━━━ Stored data
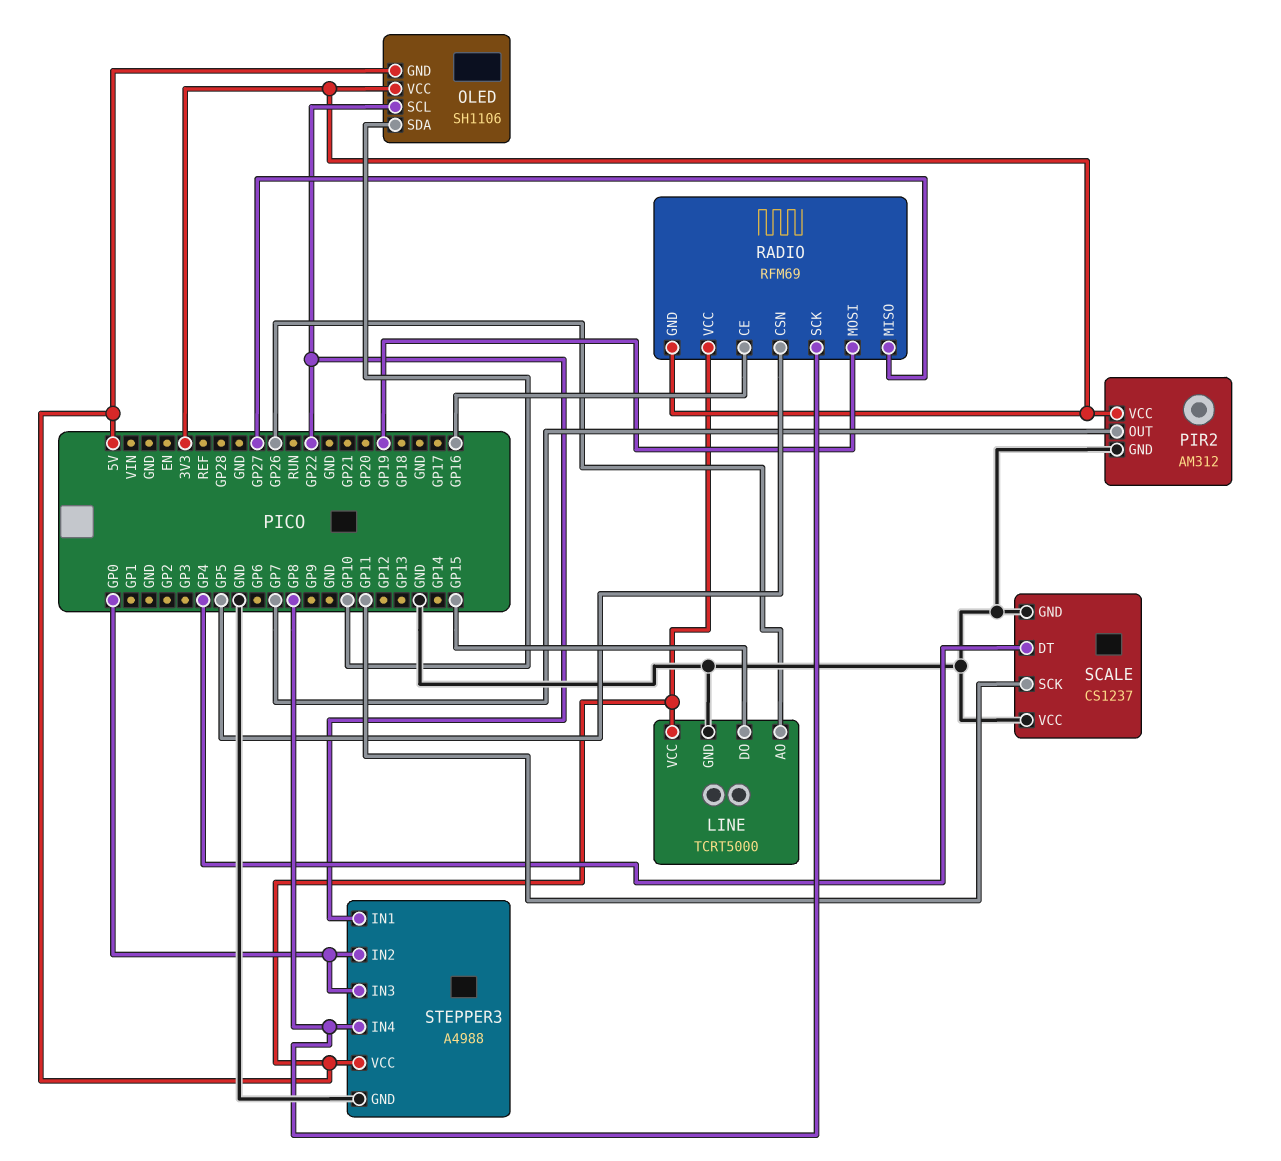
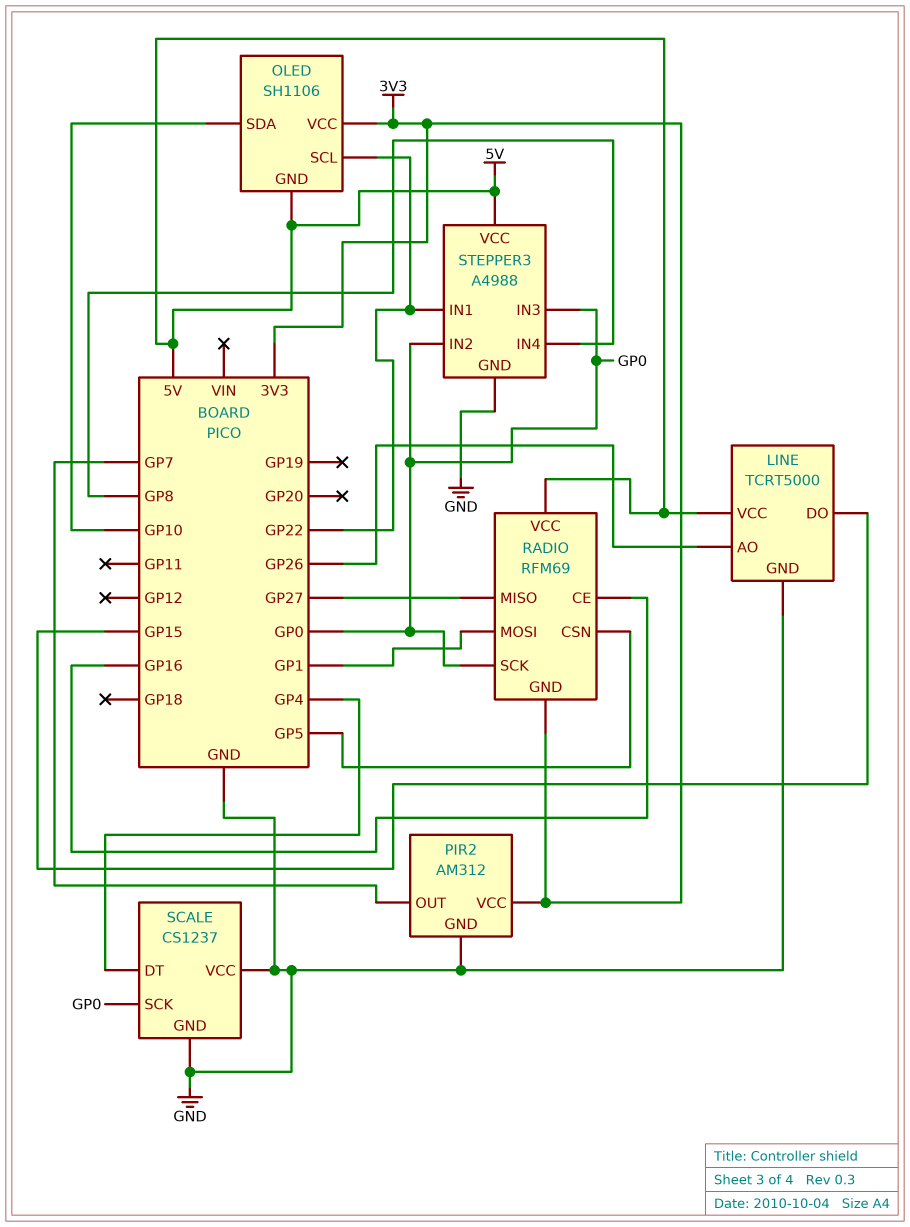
RADIO pin MOSI: GP19 -> GP1
RADIO pin SCK: GP8 -> GP0
SCALE pin SCK: GP11 -> GP0

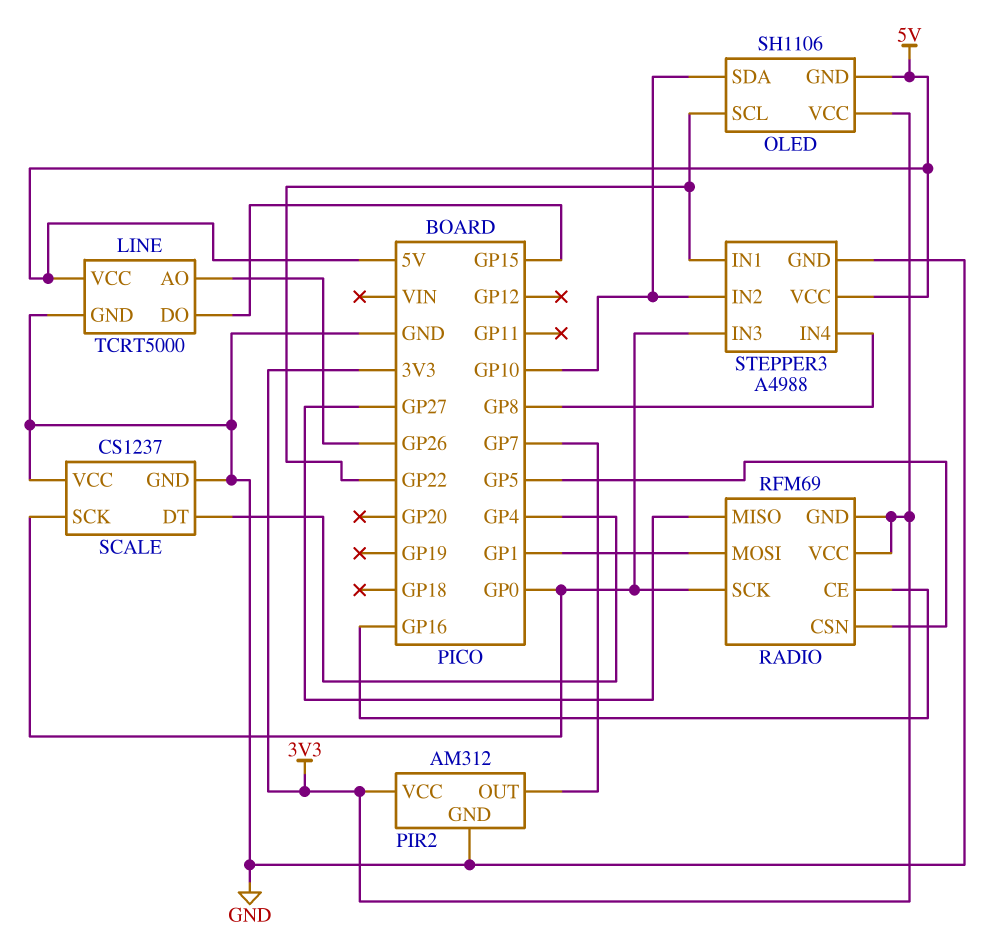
RADIO pin VCC: 5V -> 3V3
STEPPER3 pin IN2: GP0 -> GP10

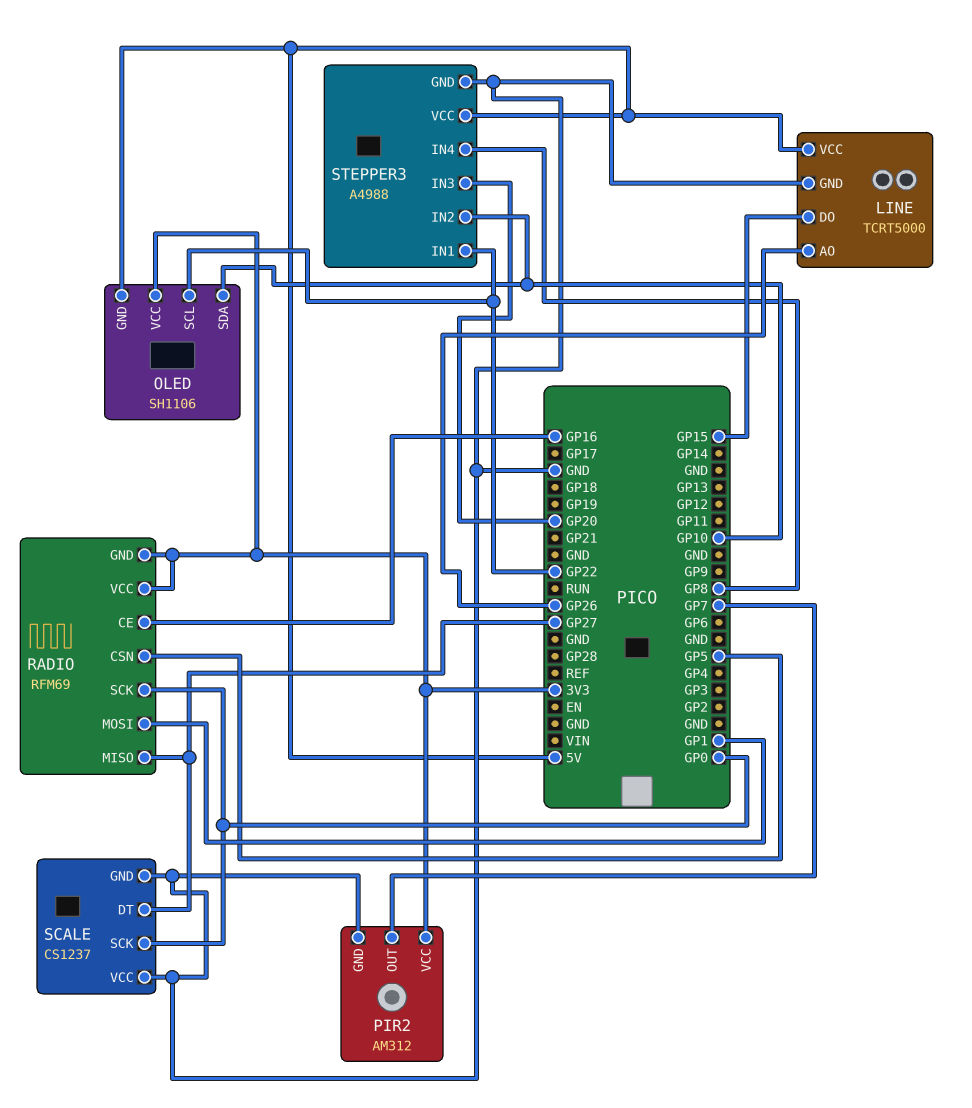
SCALE pin DT: GP4 -> GP27
STEPPER3 pin IN3: GP0 -> GP20

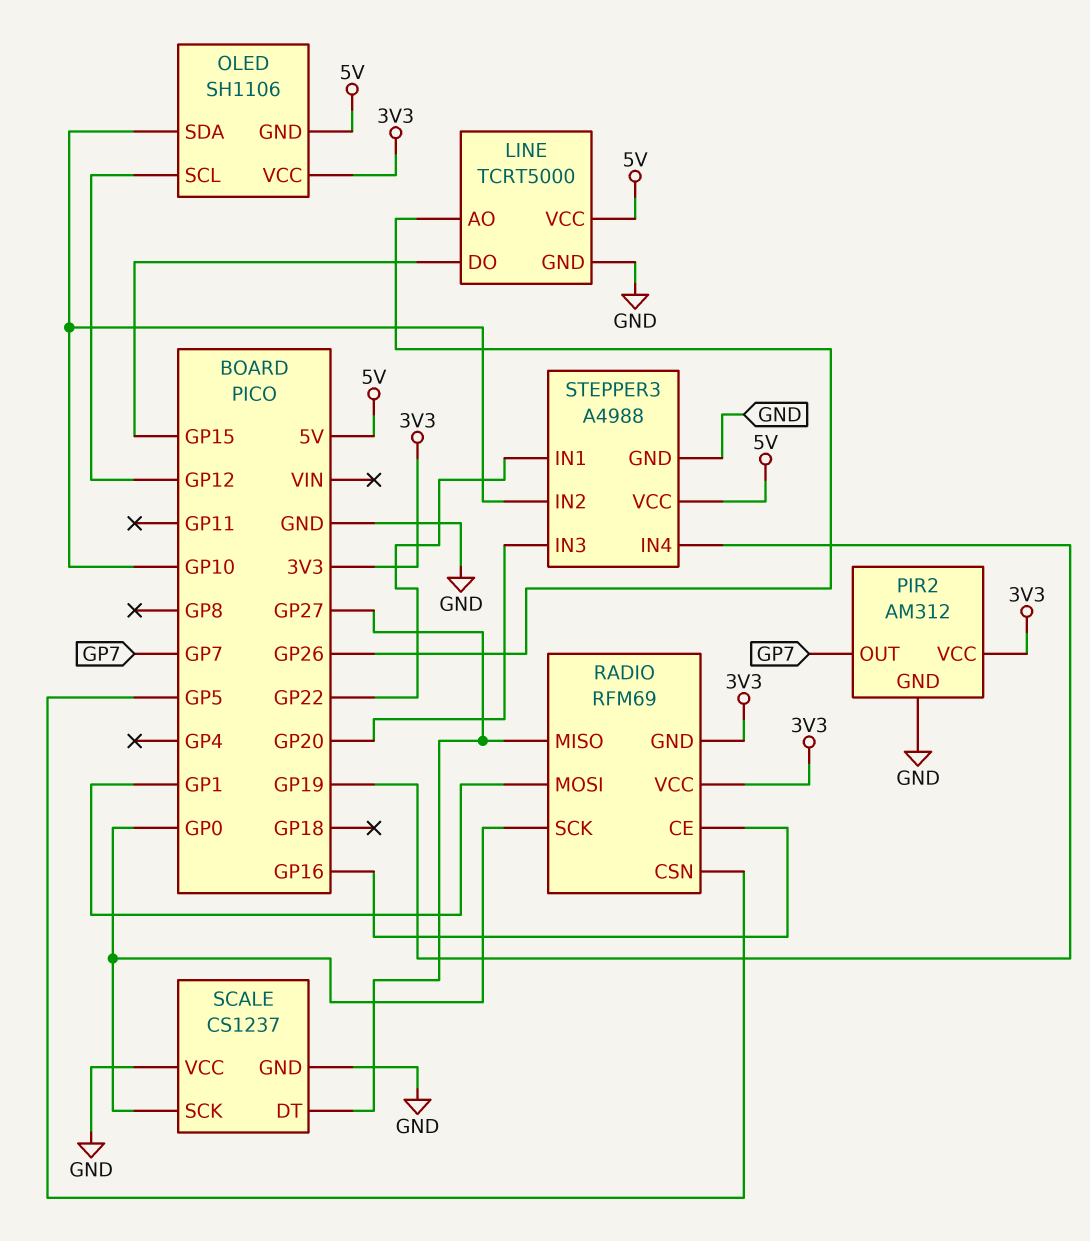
OLED pin SCL: GP22 -> GP12
STEPPER3 pin IN4: GP8 -> GP19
━━━━━━
◆ **What is needed**
Leaving the pictures behind, return every line above exactly.

◆ **Solution**
RADIO pin MOSI: GP19 -> GP1
RADIO pin SCK: GP8 -> GP0
SCALE pin SCK: GP11 -> GP0

RADIO pin VCC: 5V -> 3V3
STEPPER3 pin IN2: GP0 -> GP10

SCALE pin DT: GP4 -> GP27
STEPPER3 pin IN3: GP0 -> GP20

OLED pin SCL: GP22 -> GP12
STEPPER3 pin IN4: GP8 -> GP19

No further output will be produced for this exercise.